* _WHAT YOU ARE ASKED TO DO_
Scan the material below for the word "yellow", then copy every line in which it appears.

┌─ LISTED RECORDS

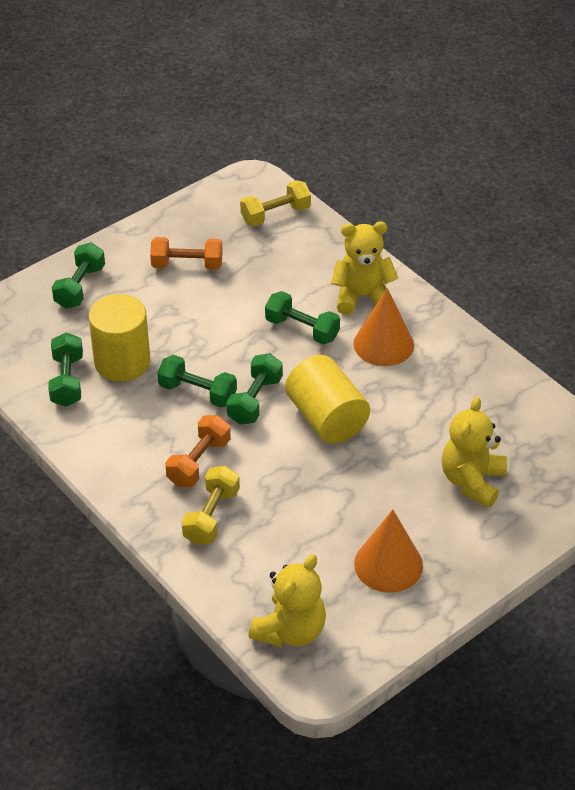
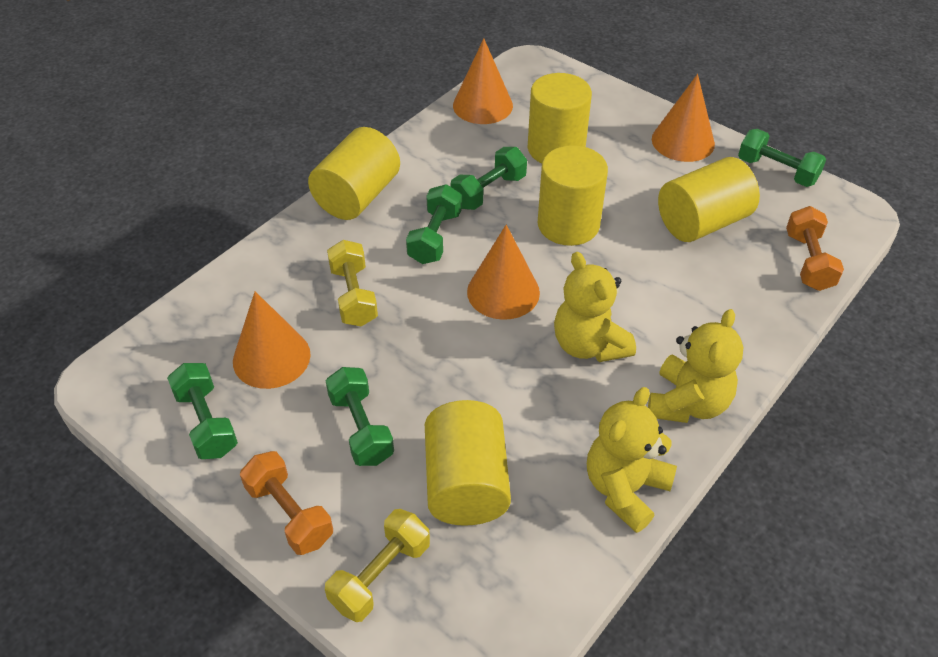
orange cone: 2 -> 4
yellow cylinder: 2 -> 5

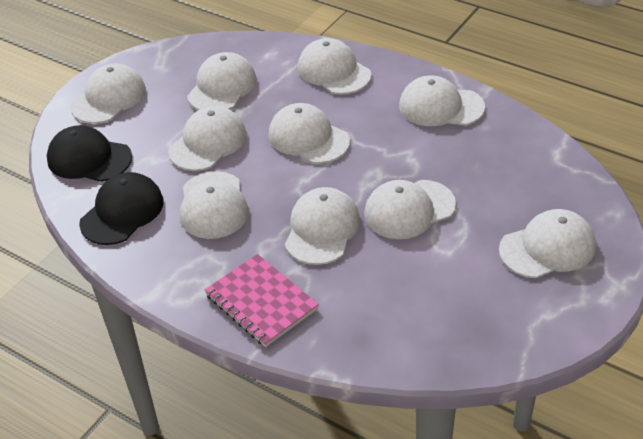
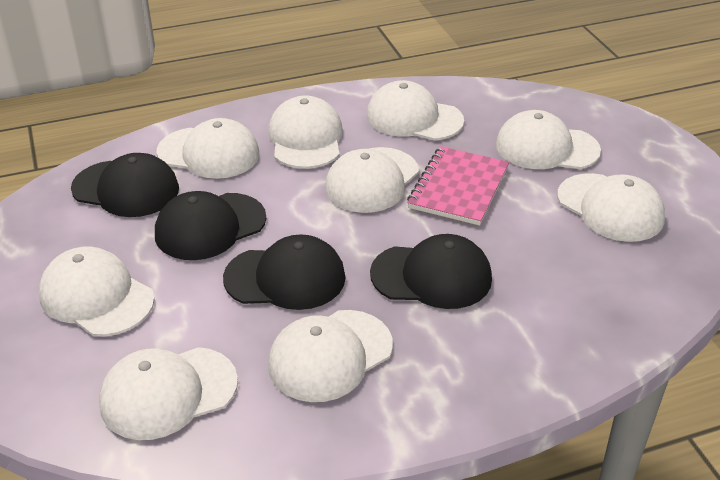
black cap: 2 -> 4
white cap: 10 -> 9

└─
┌─ LISTED RECORDS

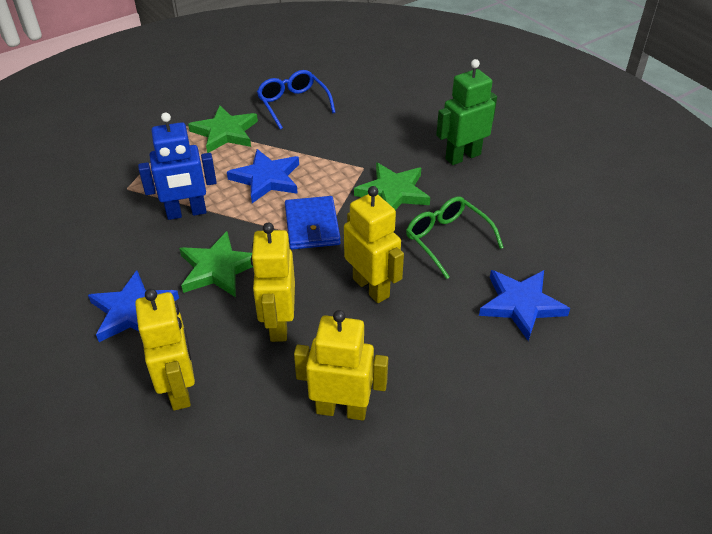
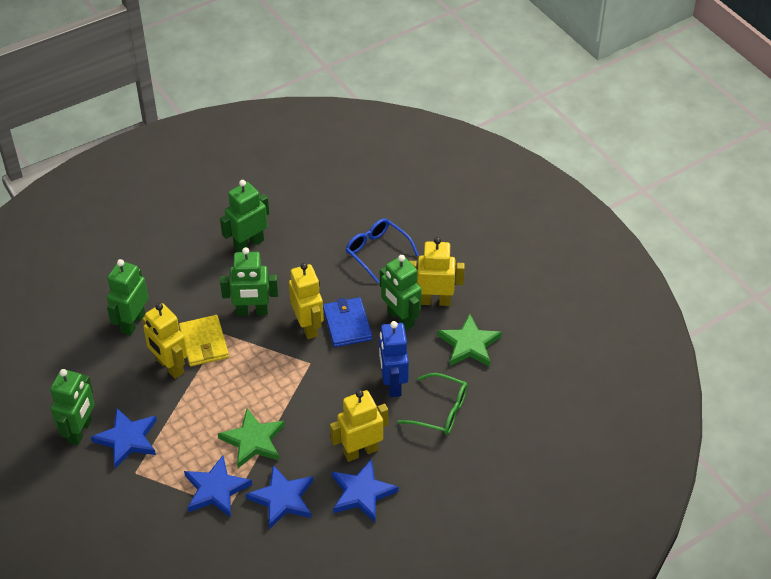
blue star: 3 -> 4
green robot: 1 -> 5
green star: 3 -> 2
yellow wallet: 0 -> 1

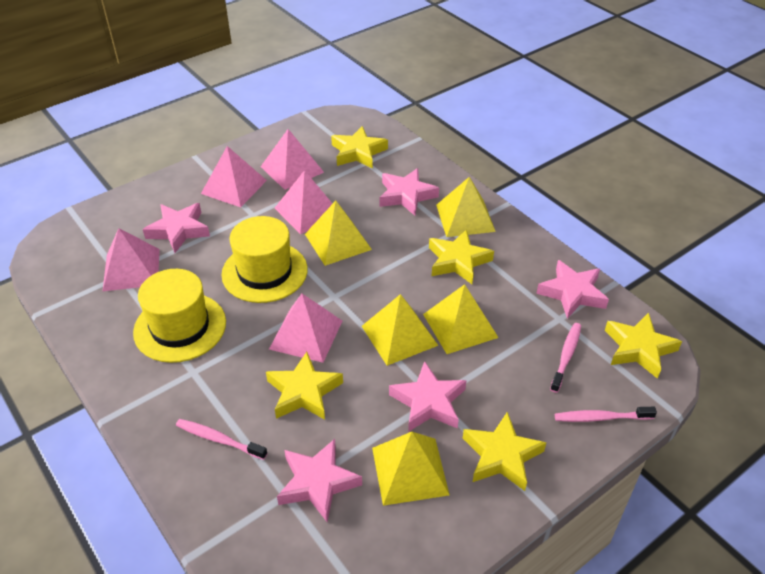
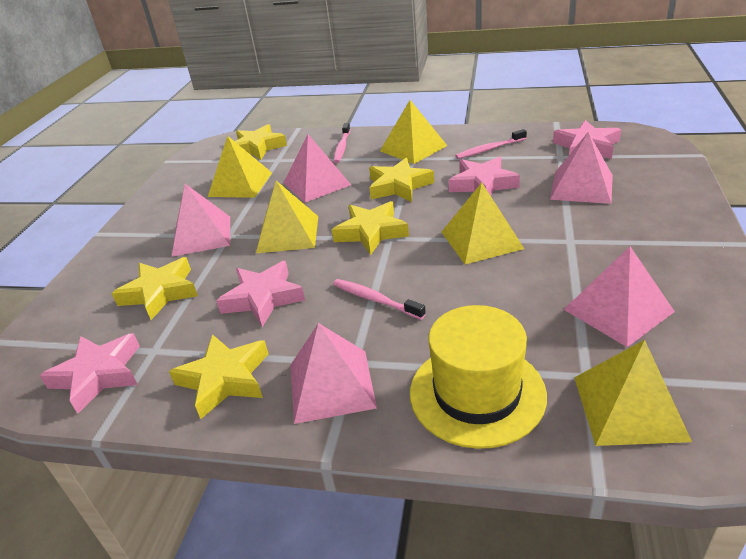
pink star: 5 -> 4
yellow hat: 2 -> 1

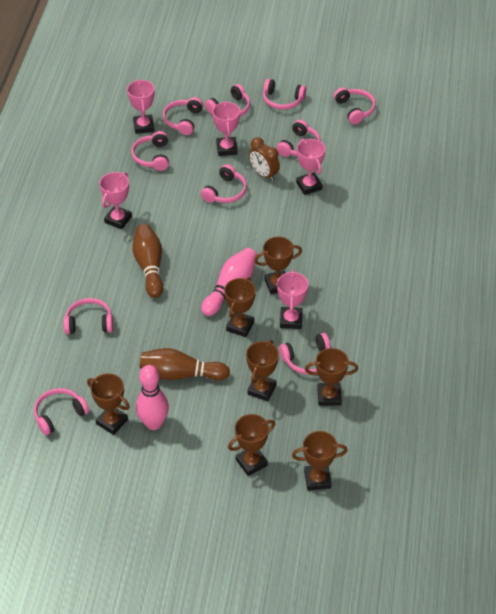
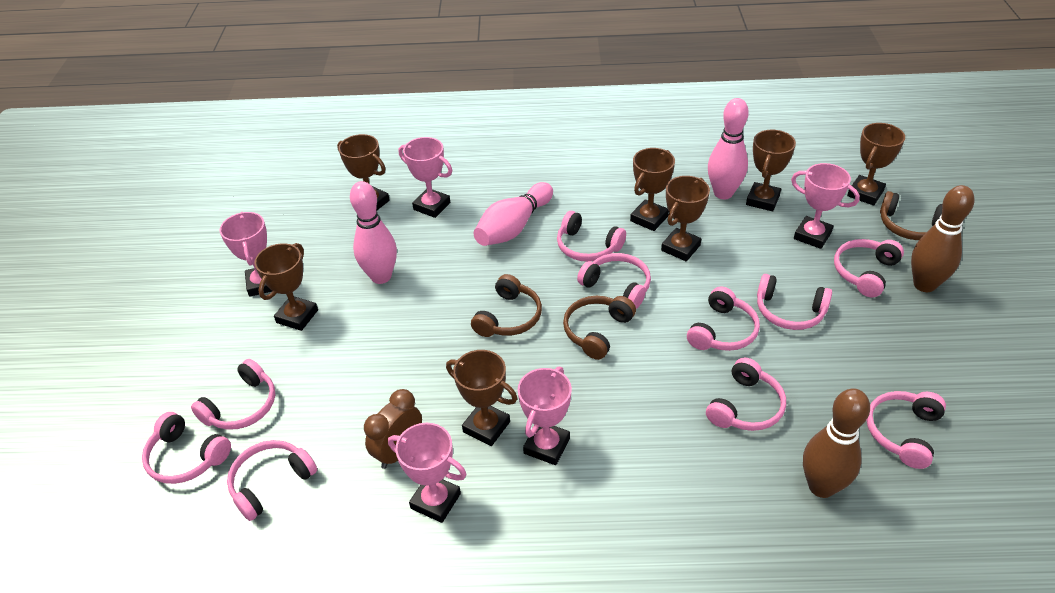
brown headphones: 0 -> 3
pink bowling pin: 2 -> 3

└─

* _FINISHED EXERCISE_
yellow cylinder: 2 -> 5
yellow wallet: 0 -> 1
yellow hat: 2 -> 1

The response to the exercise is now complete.